%%

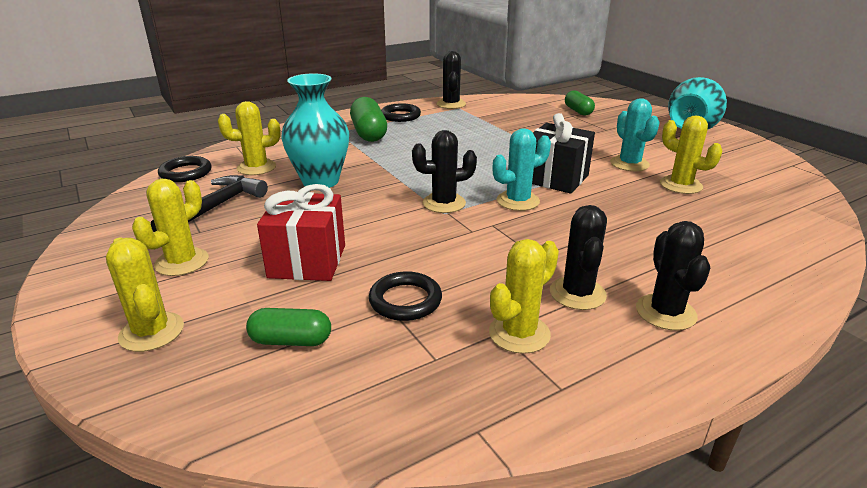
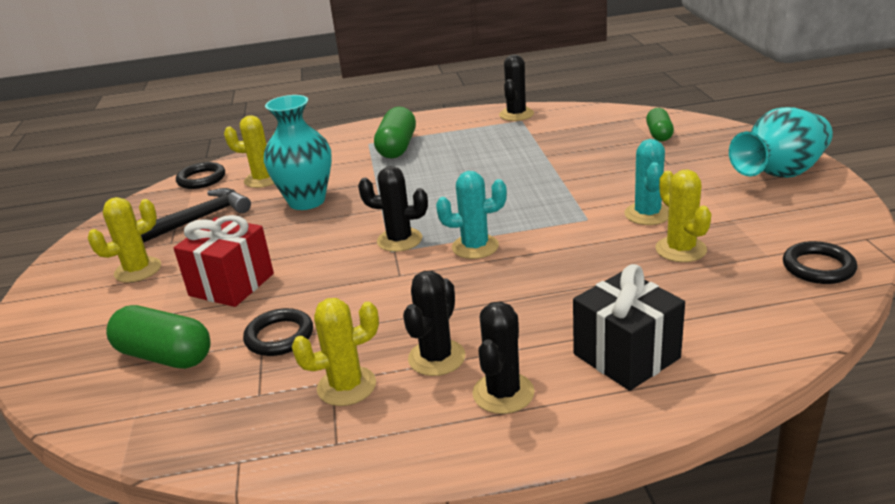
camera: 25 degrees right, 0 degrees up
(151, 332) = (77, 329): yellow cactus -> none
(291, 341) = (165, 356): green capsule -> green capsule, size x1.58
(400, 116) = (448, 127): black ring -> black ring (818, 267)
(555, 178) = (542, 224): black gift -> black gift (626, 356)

%%

◆ **Work order**
A faithful copy is needed: reproduce all of the data above, leaving the pictures out.

◆ **Response area**
camera: 25 degrees right, 0 degrees up
(151, 332) = (77, 329): yellow cactus -> none
(291, 341) = (165, 356): green capsule -> green capsule, size x1.58
(400, 116) = (448, 127): black ring -> black ring (818, 267)
(555, 178) = (542, 224): black gift -> black gift (626, 356)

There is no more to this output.